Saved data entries
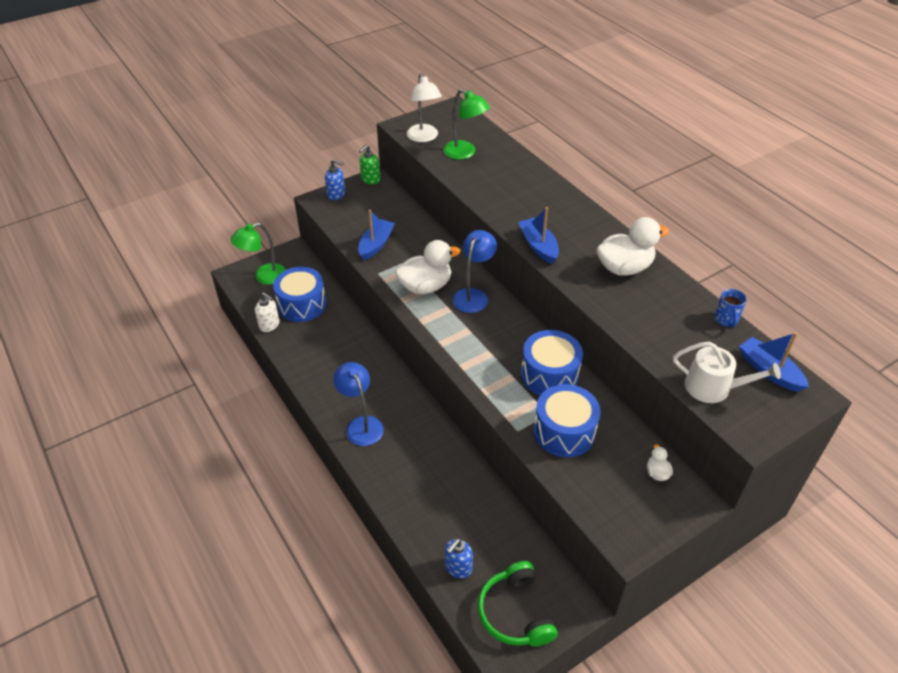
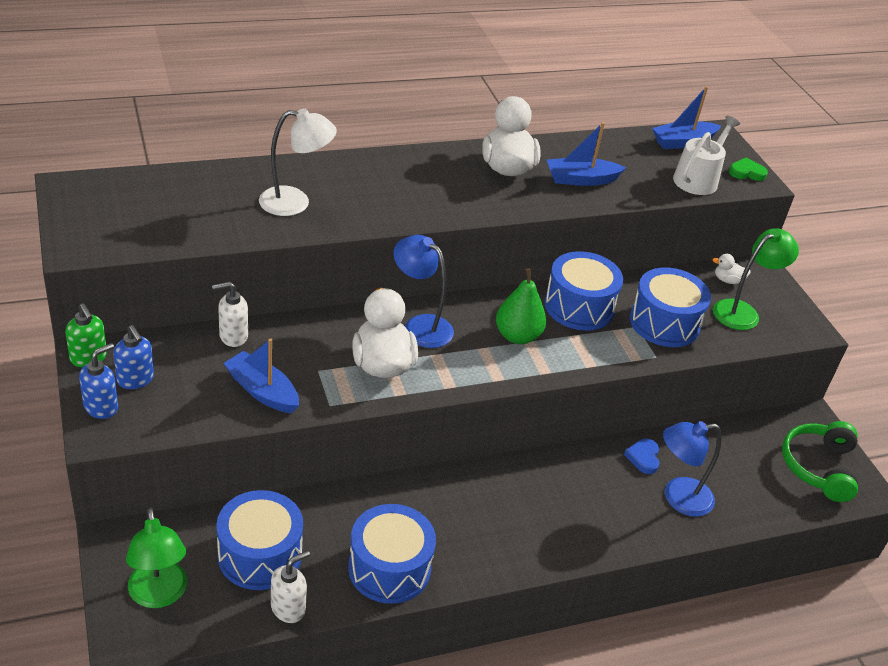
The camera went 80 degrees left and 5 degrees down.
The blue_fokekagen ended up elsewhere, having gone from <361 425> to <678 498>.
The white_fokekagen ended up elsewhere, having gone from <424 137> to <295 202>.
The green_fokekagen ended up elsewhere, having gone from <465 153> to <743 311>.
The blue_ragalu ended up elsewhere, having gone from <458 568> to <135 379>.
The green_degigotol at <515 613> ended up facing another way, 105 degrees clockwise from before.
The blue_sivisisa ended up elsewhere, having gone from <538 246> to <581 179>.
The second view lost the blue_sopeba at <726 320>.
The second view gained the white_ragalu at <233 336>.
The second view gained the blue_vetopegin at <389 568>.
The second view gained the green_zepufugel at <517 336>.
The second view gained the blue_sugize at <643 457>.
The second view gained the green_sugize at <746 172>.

**How to complete this task**
With the pictures removed, return each record above exactly as given.

**Result for this exercise**
The camera went 80 degrees left and 5 degrees down.
The blue_fokekagen ended up elsewhere, having gone from <361 425> to <678 498>.
The white_fokekagen ended up elsewhere, having gone from <424 137> to <295 202>.
The green_fokekagen ended up elsewhere, having gone from <465 153> to <743 311>.
The blue_ragalu ended up elsewhere, having gone from <458 568> to <135 379>.
The green_degigotol at <515 613> ended up facing another way, 105 degrees clockwise from before.
The blue_sivisisa ended up elsewhere, having gone from <538 246> to <581 179>.
The second view lost the blue_sopeba at <726 320>.
The second view gained the white_ragalu at <233 336>.
The second view gained the blue_vetopegin at <389 568>.
The second view gained the green_zepufugel at <517 336>.
The second view gained the blue_sugize at <643 457>.
The second view gained the green_sugize at <746 172>.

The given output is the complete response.